About this exercise:
On how many lines of these entries does the word "toothbrush" occur? State the number alone.

Material for the task:
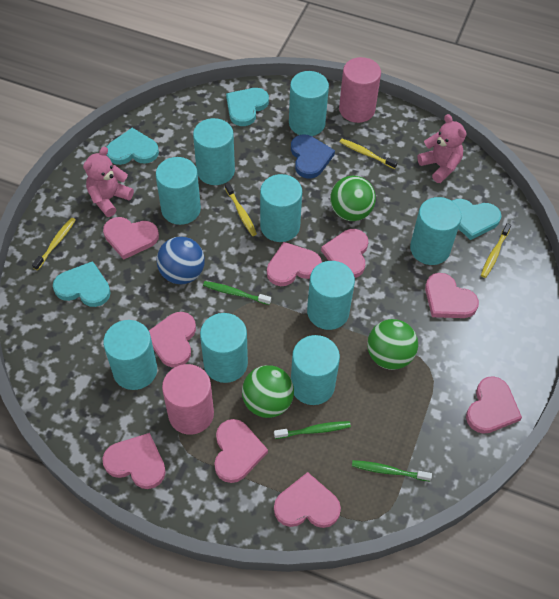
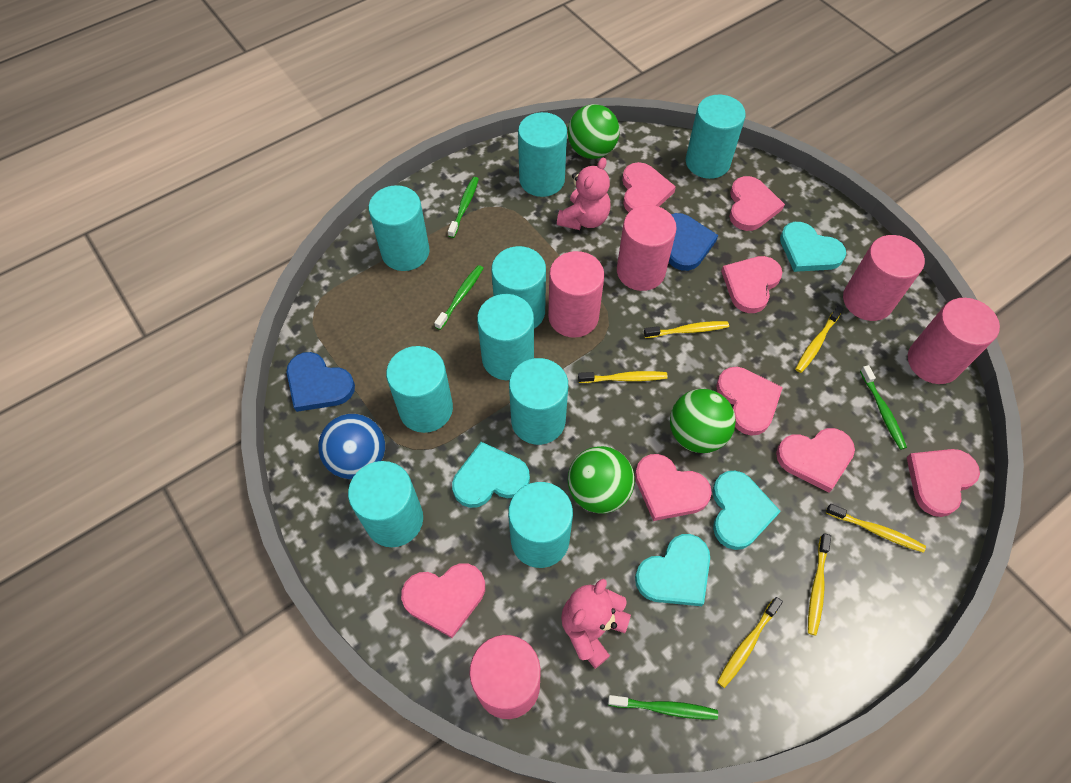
blue heart: 1 -> 2
green toothbrush: 3 -> 4
pink cylinder: 2 -> 5
pink heart: 9 -> 8
yellow toothbrush: 4 -> 6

Answer for the task:
2